Provided data:
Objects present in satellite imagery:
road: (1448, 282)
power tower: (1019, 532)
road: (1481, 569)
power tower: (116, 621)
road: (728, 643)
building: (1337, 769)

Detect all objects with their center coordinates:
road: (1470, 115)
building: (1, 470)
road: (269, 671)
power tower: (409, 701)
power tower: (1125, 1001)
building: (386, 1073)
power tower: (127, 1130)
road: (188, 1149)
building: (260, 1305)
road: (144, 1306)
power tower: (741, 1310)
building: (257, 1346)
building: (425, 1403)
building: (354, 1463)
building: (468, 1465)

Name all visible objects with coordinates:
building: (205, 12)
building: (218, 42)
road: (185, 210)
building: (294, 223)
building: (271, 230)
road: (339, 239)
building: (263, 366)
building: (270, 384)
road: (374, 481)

Work order:
All of the data must be returned exactly.

Solved exercise:
Objects present in satellite imagery:
road: (1448, 282)
power tower: (1019, 532)
road: (1481, 569)
power tower: (116, 621)
road: (728, 643)
building: (1337, 769)

Detect all objects with their center coordinates:
road: (1470, 115)
building: (1, 470)
road: (269, 671)
power tower: (409, 701)
power tower: (1125, 1001)
building: (386, 1073)
power tower: (127, 1130)
road: (188, 1149)
building: (260, 1305)
road: (144, 1306)
power tower: (741, 1310)
building: (257, 1346)
building: (425, 1403)
building: (354, 1463)
building: (468, 1465)

Name all visible objects with coordinates:
building: (205, 12)
building: (218, 42)
road: (185, 210)
building: (294, 223)
building: (271, 230)
road: (339, 239)
building: (263, 366)
building: (270, 384)
road: (374, 481)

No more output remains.